Requirement — Set down the records again. Every word and mark must match exactly.

### Records supplied ###

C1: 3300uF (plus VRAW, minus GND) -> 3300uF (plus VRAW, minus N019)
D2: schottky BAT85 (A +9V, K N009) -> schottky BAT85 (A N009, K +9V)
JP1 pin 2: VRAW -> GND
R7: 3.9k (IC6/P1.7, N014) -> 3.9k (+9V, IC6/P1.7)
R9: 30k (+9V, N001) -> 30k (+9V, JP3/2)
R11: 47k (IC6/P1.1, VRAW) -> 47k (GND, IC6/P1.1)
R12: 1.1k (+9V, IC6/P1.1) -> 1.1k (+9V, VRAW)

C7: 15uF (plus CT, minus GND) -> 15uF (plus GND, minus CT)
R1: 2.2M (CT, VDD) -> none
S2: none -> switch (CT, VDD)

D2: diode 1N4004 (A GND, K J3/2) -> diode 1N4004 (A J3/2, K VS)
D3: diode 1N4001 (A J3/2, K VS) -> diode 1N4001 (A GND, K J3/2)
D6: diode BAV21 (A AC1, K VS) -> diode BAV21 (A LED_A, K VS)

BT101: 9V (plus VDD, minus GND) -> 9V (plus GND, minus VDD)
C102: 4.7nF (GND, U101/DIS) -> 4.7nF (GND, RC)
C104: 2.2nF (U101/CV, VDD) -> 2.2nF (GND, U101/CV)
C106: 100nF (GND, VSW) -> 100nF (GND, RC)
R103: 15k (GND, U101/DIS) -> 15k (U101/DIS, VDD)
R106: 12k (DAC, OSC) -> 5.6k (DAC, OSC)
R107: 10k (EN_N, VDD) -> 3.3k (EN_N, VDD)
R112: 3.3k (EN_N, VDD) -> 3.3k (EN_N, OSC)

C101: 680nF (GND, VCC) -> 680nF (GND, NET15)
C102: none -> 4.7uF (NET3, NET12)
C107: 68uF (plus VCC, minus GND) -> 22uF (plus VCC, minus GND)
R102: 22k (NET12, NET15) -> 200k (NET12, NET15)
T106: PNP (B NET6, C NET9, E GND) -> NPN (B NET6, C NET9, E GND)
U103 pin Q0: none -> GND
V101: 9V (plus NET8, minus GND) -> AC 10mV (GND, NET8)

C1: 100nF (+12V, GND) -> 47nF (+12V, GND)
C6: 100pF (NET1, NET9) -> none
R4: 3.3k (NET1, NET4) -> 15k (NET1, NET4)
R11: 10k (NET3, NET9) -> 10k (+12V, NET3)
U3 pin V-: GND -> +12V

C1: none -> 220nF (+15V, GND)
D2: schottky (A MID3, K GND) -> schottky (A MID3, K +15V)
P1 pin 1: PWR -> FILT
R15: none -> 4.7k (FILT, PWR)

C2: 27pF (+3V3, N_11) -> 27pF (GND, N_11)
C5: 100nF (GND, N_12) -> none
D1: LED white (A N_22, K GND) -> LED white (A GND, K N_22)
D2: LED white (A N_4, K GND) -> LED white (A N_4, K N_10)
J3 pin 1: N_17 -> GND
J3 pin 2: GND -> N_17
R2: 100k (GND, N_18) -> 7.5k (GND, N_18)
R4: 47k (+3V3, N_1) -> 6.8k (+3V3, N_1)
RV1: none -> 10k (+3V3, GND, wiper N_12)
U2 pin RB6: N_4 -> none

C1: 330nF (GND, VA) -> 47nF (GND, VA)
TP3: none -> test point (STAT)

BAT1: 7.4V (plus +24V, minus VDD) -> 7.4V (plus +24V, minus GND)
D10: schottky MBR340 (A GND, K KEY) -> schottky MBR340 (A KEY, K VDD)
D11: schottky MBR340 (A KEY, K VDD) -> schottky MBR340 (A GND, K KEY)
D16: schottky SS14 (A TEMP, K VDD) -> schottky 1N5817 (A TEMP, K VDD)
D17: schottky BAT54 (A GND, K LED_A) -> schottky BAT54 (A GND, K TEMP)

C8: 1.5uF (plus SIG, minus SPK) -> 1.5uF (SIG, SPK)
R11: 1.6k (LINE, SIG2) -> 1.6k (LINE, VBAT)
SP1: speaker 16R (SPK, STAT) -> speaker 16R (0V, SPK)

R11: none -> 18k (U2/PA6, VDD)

###

Task answer —
C1: 3300uF (plus VRAW, minus GND) -> 3300uF (plus VRAW, minus N019)
D2: schottky BAT85 (A +9V, K N009) -> schottky BAT85 (A N009, K +9V)
JP1 pin 2: VRAW -> GND
R7: 3.9k (IC6/P1.7, N014) -> 3.9k (+9V, IC6/P1.7)
R9: 30k (+9V, N001) -> 30k (+9V, JP3/2)
R11: 47k (IC6/P1.1, VRAW) -> 47k (GND, IC6/P1.1)
R12: 1.1k (+9V, IC6/P1.1) -> 1.1k (+9V, VRAW)

C7: 15uF (plus CT, minus GND) -> 15uF (plus GND, minus CT)
R1: 2.2M (CT, VDD) -> none
S2: none -> switch (CT, VDD)

D2: diode 1N4004 (A GND, K J3/2) -> diode 1N4004 (A J3/2, K VS)
D3: diode 1N4001 (A J3/2, K VS) -> diode 1N4001 (A GND, K J3/2)
D6: diode BAV21 (A AC1, K VS) -> diode BAV21 (A LED_A, K VS)

BT101: 9V (plus VDD, minus GND) -> 9V (plus GND, minus VDD)
C102: 4.7nF (GND, U101/DIS) -> 4.7nF (GND, RC)
C104: 2.2nF (U101/CV, VDD) -> 2.2nF (GND, U101/CV)
C106: 100nF (GND, VSW) -> 100nF (GND, RC)
R103: 15k (GND, U101/DIS) -> 15k (U101/DIS, VDD)
R106: 12k (DAC, OSC) -> 5.6k (DAC, OSC)
R107: 10k (EN_N, VDD) -> 3.3k (EN_N, VDD)
R112: 3.3k (EN_N, VDD) -> 3.3k (EN_N, OSC)

C101: 680nF (GND, VCC) -> 680nF (GND, NET15)
C102: none -> 4.7uF (NET3, NET12)
C107: 68uF (plus VCC, minus GND) -> 22uF (plus VCC, minus GND)
R102: 22k (NET12, NET15) -> 200k (NET12, NET15)
T106: PNP (B NET6, C NET9, E GND) -> NPN (B NET6, C NET9, E GND)
U103 pin Q0: none -> GND
V101: 9V (plus NET8, minus GND) -> AC 10mV (GND, NET8)

C1: 100nF (+12V, GND) -> 47nF (+12V, GND)
C6: 100pF (NET1, NET9) -> none
R4: 3.3k (NET1, NET4) -> 15k (NET1, NET4)
R11: 10k (NET3, NET9) -> 10k (+12V, NET3)
U3 pin V-: GND -> +12V

C1: none -> 220nF (+15V, GND)
D2: schottky (A MID3, K GND) -> schottky (A MID3, K +15V)
P1 pin 1: PWR -> FILT
R15: none -> 4.7k (FILT, PWR)

C2: 27pF (+3V3, N_11) -> 27pF (GND, N_11)
C5: 100nF (GND, N_12) -> none
D1: LED white (A N_22, K GND) -> LED white (A GND, K N_22)
D2: LED white (A N_4, K GND) -> LED white (A N_4, K N_10)
J3 pin 1: N_17 -> GND
J3 pin 2: GND -> N_17
R2: 100k (GND, N_18) -> 7.5k (GND, N_18)
R4: 47k (+3V3, N_1) -> 6.8k (+3V3, N_1)
RV1: none -> 10k (+3V3, GND, wiper N_12)
U2 pin RB6: N_4 -> none

C1: 330nF (GND, VA) -> 47nF (GND, VA)
TP3: none -> test point (STAT)

BAT1: 7.4V (plus +24V, minus VDD) -> 7.4V (plus +24V, minus GND)
D10: schottky MBR340 (A GND, K KEY) -> schottky MBR340 (A KEY, K VDD)
D11: schottky MBR340 (A KEY, K VDD) -> schottky MBR340 (A GND, K KEY)
D16: schottky SS14 (A TEMP, K VDD) -> schottky 1N5817 (A TEMP, K VDD)
D17: schottky BAT54 (A GND, K LED_A) -> schottky BAT54 (A GND, K TEMP)

C8: 1.5uF (plus SIG, minus SPK) -> 1.5uF (SIG, SPK)
R11: 1.6k (LINE, SIG2) -> 1.6k (LINE, VBAT)
SP1: speaker 16R (SPK, STAT) -> speaker 16R (0V, SPK)

R11: none -> 18k (U2/PA6, VDD)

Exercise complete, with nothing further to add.